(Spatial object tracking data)

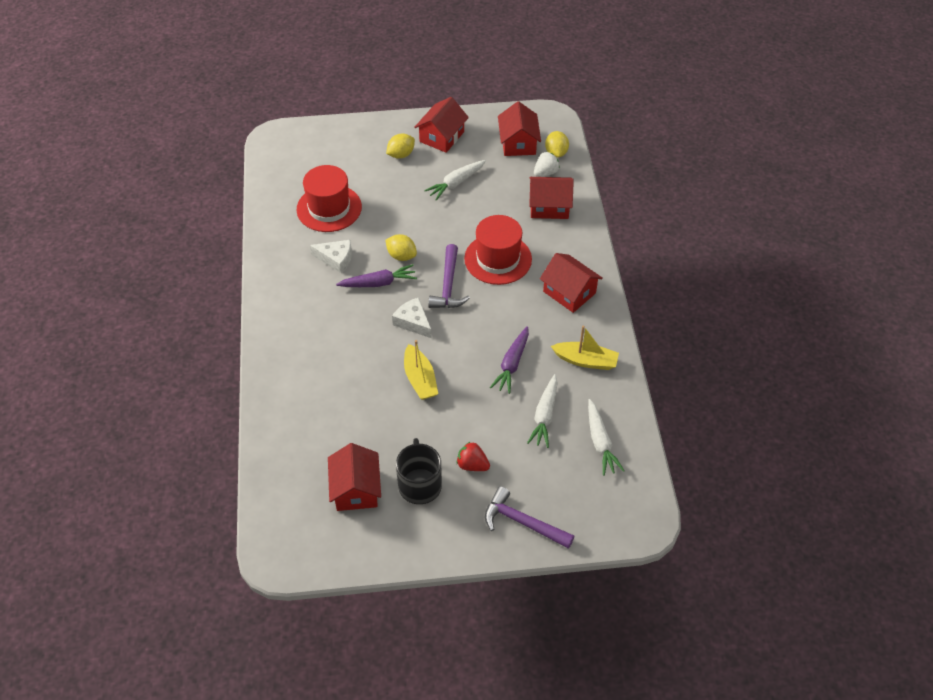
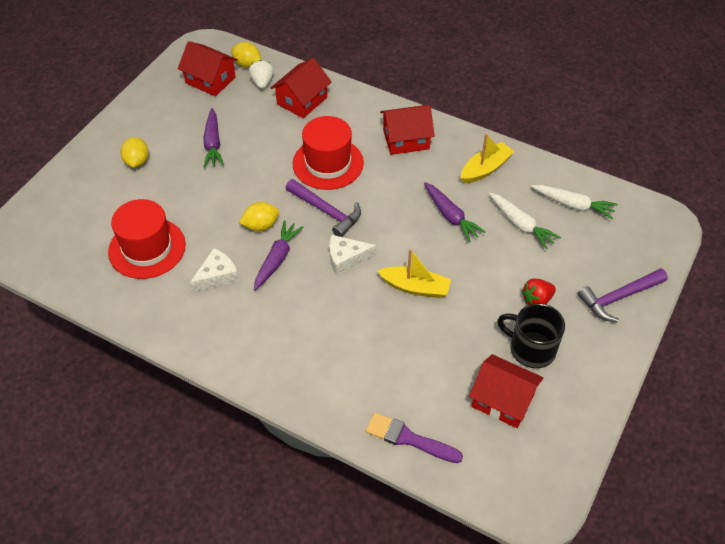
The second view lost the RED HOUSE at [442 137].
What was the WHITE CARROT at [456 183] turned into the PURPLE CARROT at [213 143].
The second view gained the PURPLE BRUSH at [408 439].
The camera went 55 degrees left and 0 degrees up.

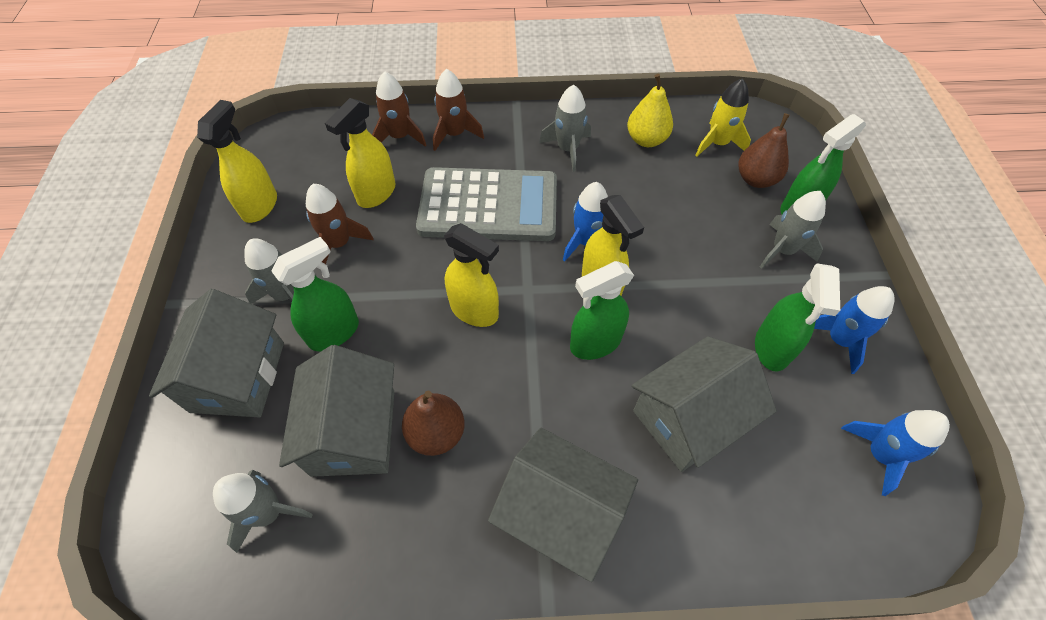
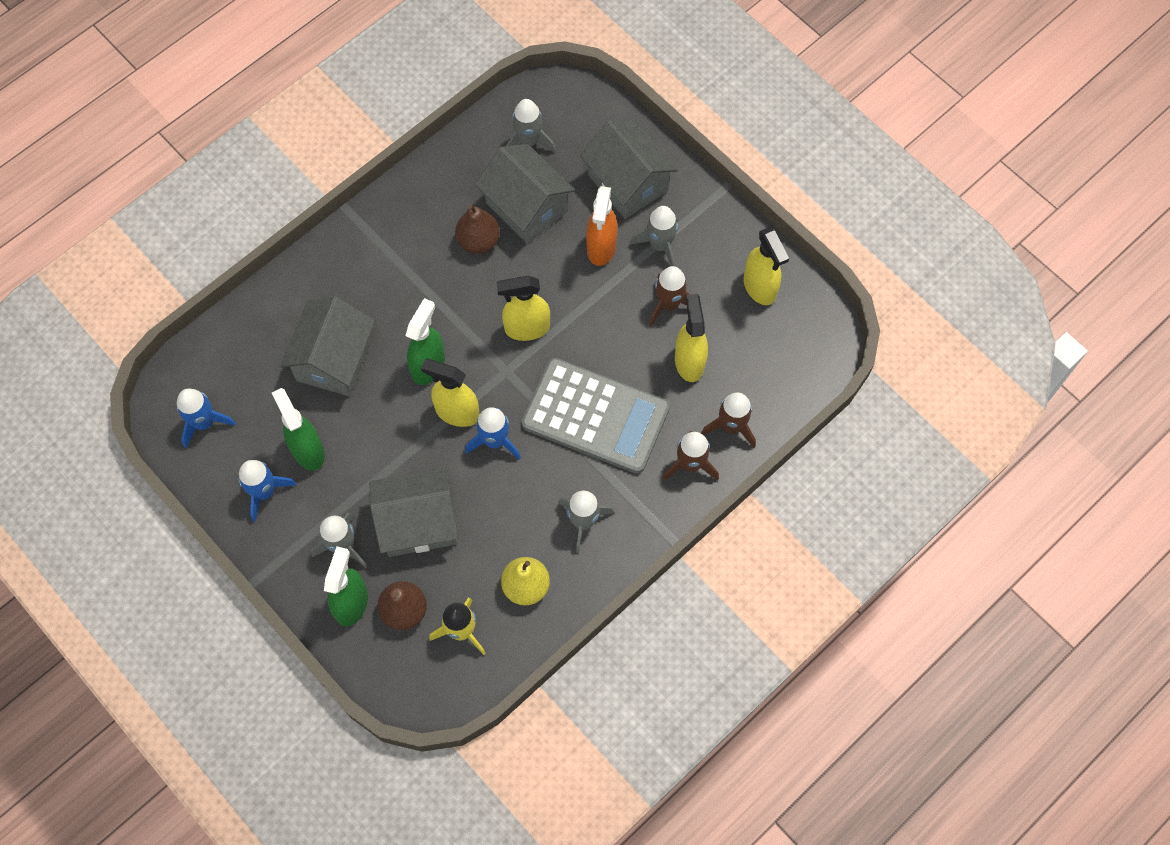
What was the GREEN SPRAY BOTTLE at [334 332] turned into the ORANGE SPRAY BOTTLE at [601 247].
The GREY CALCULATOR at [488 205] ended up facing another way, 120 degrees counterclockwise from before.
The GREY HOUSE ended up elsewhere, having gone from [560 513] to [418 522].
The camera went 140 degrees right and 10 degrees up.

Brief —
Go through the entries above and report every line in which the word "PURPLE" appears.

Solution to the problem —
What was the WHITE CARROT at [456 183] turned into the PURPLE CARROT at [213 143].
The second view gained the PURPLE BRUSH at [408 439].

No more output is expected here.